[Task instructions]
Once you reach the line containing "camera: 110 degrees left, 5 degrees down", write out that line and every remaining line of the records exactly.

[Dataset entries]
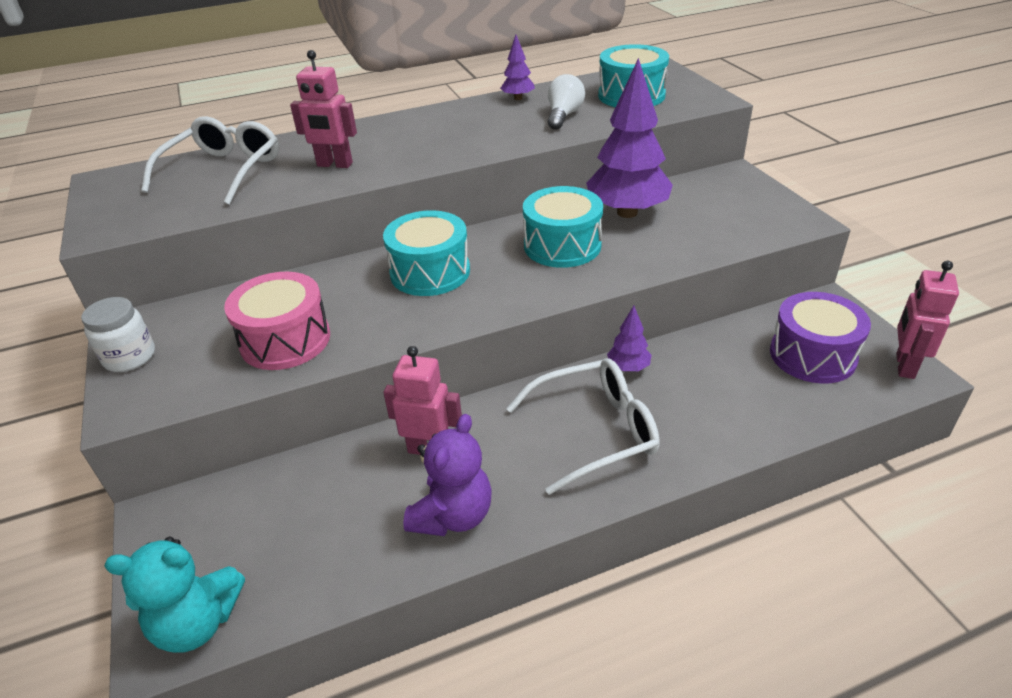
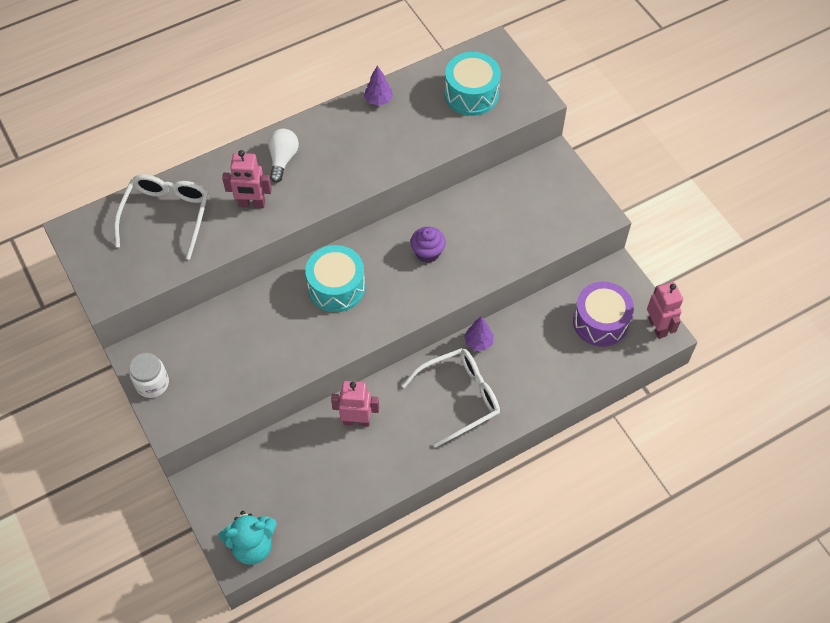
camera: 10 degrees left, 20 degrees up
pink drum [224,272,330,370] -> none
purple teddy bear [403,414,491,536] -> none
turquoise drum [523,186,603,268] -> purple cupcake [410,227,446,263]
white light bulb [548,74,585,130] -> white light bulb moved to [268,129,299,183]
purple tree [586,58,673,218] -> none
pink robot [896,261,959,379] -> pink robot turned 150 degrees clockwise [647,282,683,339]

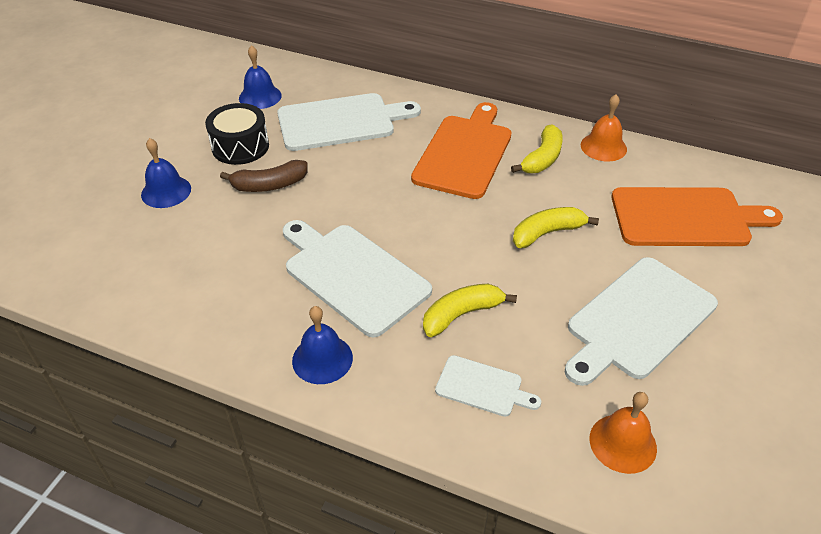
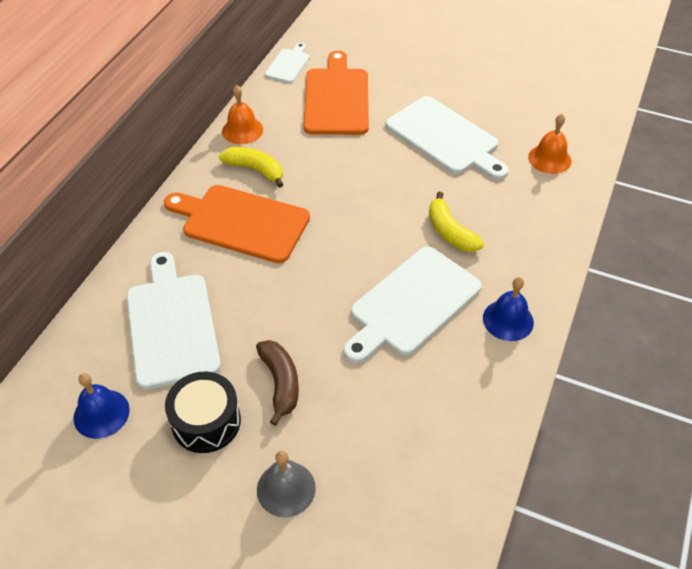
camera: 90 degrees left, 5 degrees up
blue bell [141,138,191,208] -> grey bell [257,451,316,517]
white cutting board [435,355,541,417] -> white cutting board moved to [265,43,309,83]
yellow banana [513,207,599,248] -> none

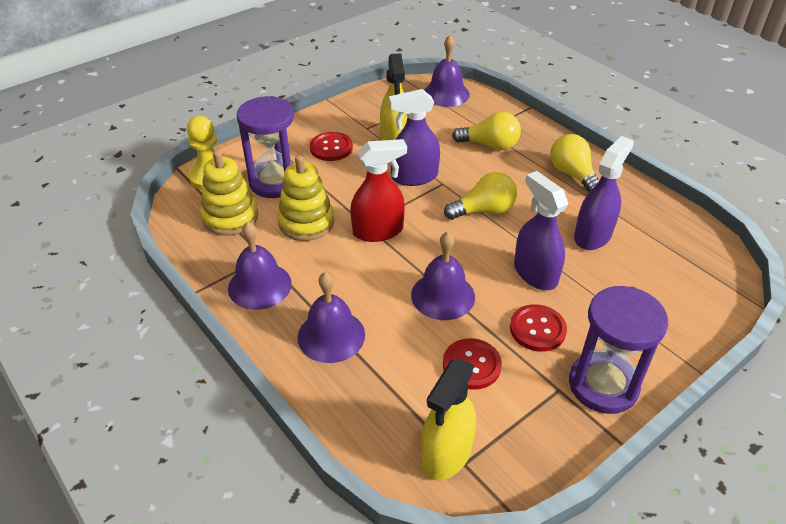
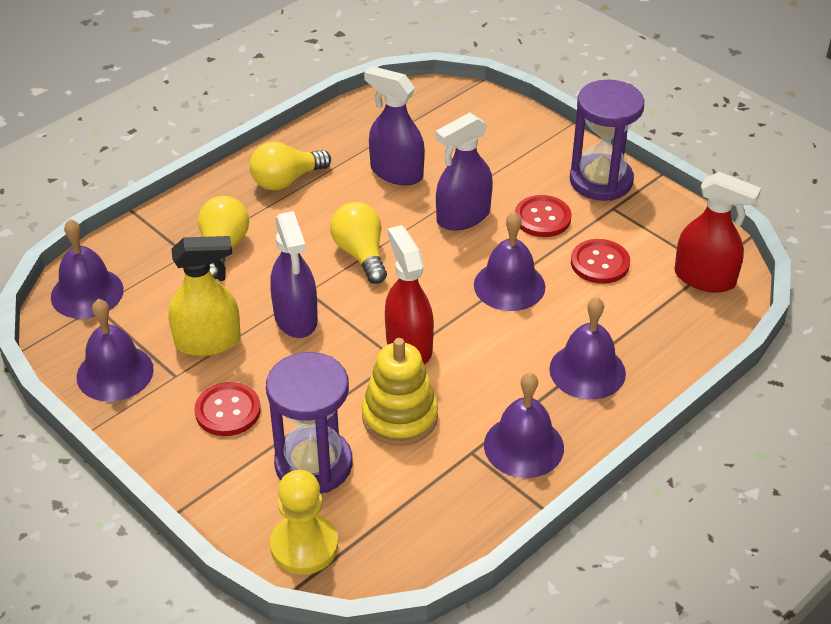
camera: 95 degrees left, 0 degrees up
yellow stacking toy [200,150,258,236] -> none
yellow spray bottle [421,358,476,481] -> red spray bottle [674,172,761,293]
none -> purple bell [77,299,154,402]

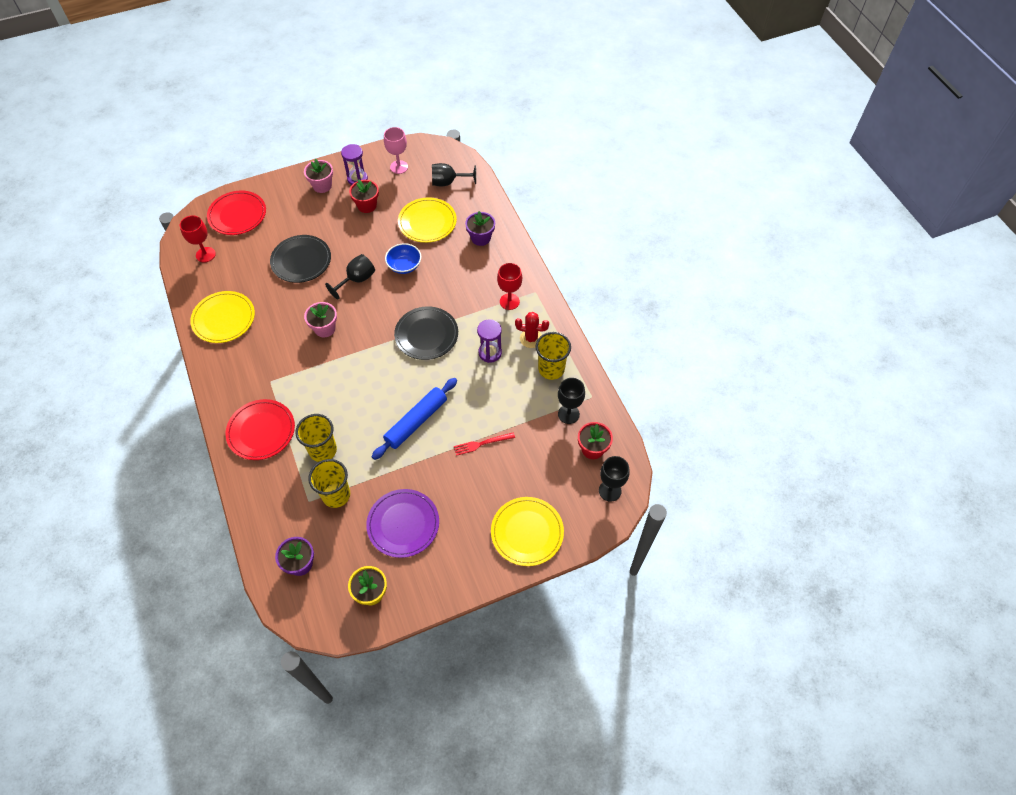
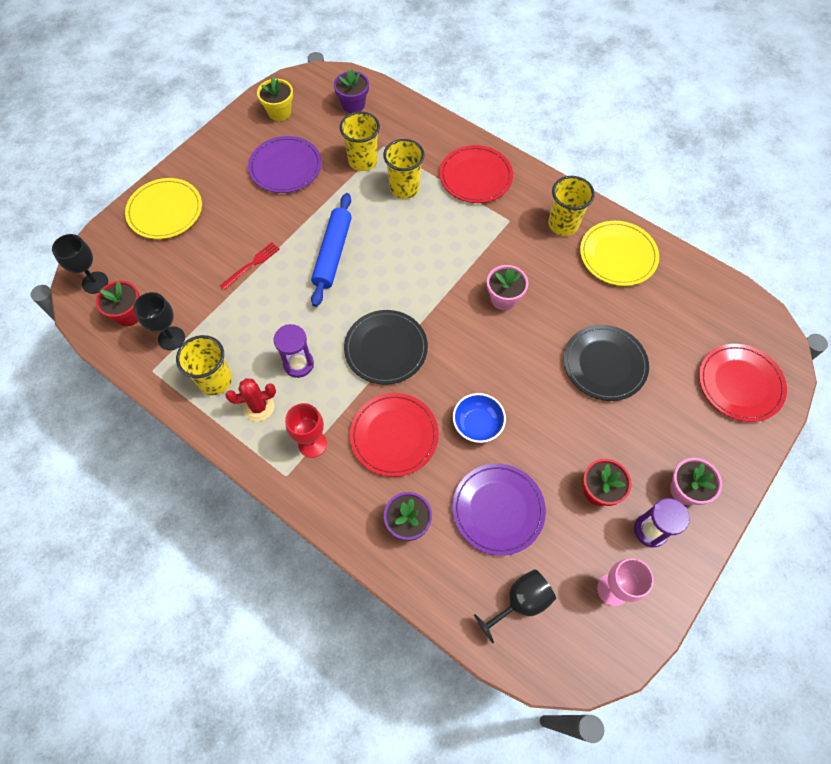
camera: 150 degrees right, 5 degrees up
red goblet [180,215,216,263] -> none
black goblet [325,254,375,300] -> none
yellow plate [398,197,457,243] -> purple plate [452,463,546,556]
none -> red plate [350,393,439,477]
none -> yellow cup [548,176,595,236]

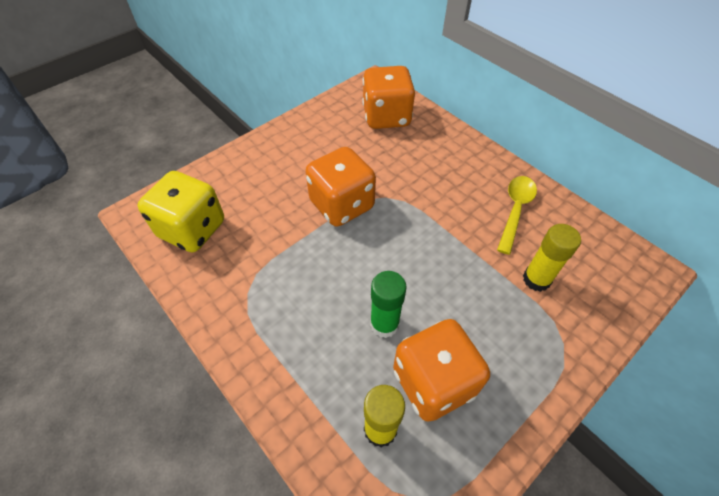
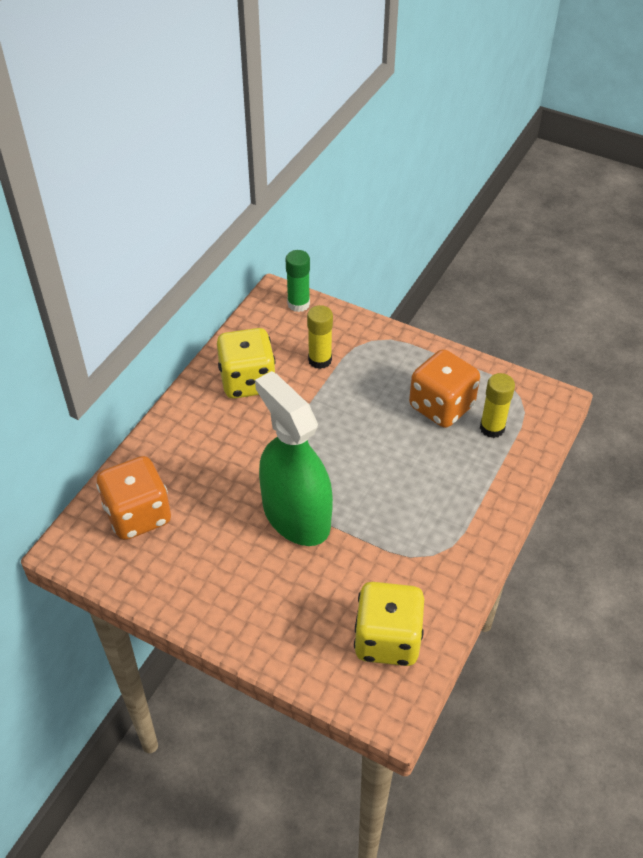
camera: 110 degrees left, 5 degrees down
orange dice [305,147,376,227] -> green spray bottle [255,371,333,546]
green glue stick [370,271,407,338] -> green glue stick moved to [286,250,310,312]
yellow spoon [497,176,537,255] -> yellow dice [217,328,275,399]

[Answer space]
camera: 110 degrees left, 5 degrees down
orange dice [305,147,376,227] -> green spray bottle [255,371,333,546]
green glue stick [370,271,407,338] -> green glue stick moved to [286,250,310,312]
yellow spoon [497,176,537,255] -> yellow dice [217,328,275,399]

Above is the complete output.